> _TASK ITEM_: The listing that follows must be retyped exactly, without its pictures.
========================
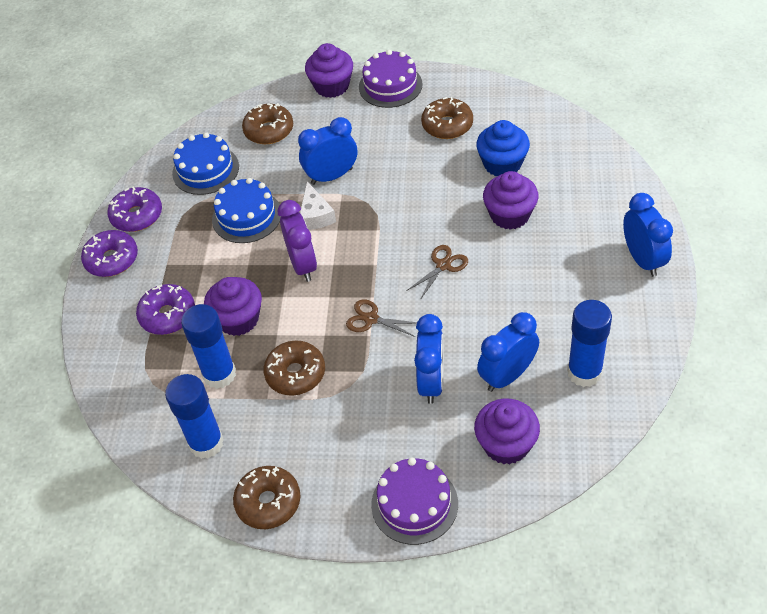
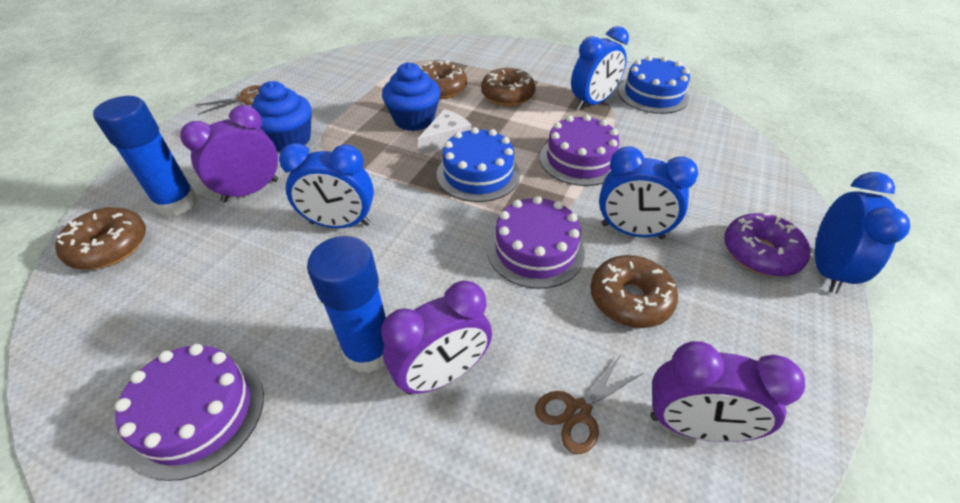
blue cupcake: 1 -> 2
blue glue stick: 3 -> 2
purple cake: 2 -> 3
purple clock: 1 -> 3
purple cupcake: 4 -> 0
purple donut: 3 -> 1

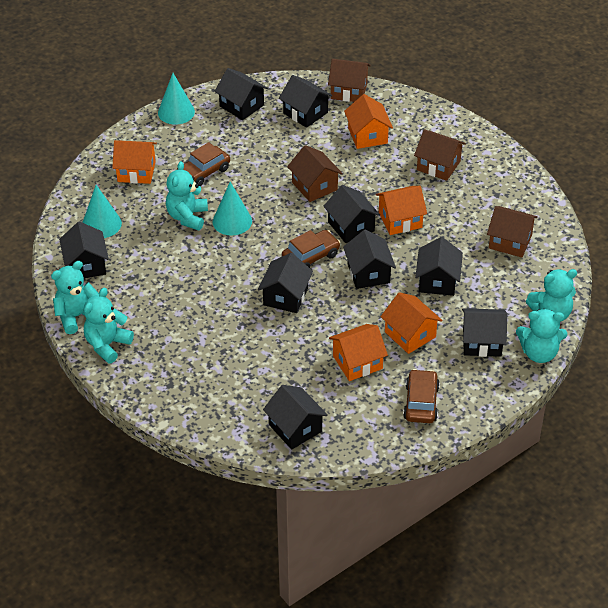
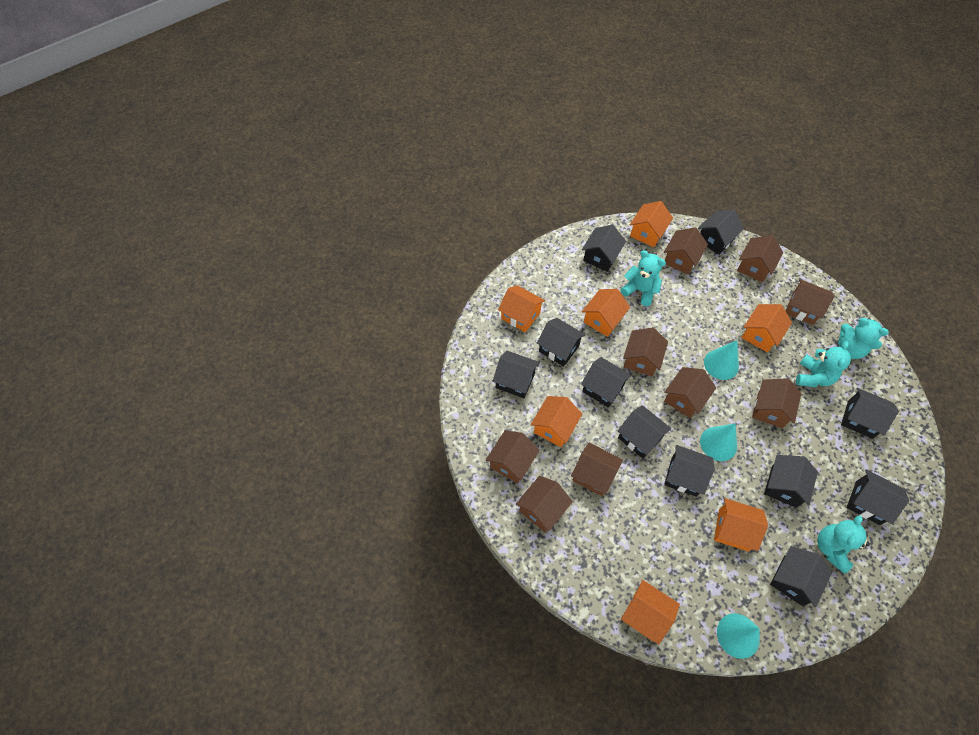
black house: 9 -> 11
brown car: 3 -> 0
brown house: 4 -> 9
orange house: 5 -> 7
turquoise teddy bear: 5 -> 4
========================
> _PROBLEM SOLUTION_:
blue cupcake: 1 -> 2
blue glue stick: 3 -> 2
purple cake: 2 -> 3
purple clock: 1 -> 3
purple cupcake: 4 -> 0
purple donut: 3 -> 1

black house: 9 -> 11
brown car: 3 -> 0
brown house: 4 -> 9
orange house: 5 -> 7
turquoise teddy bear: 5 -> 4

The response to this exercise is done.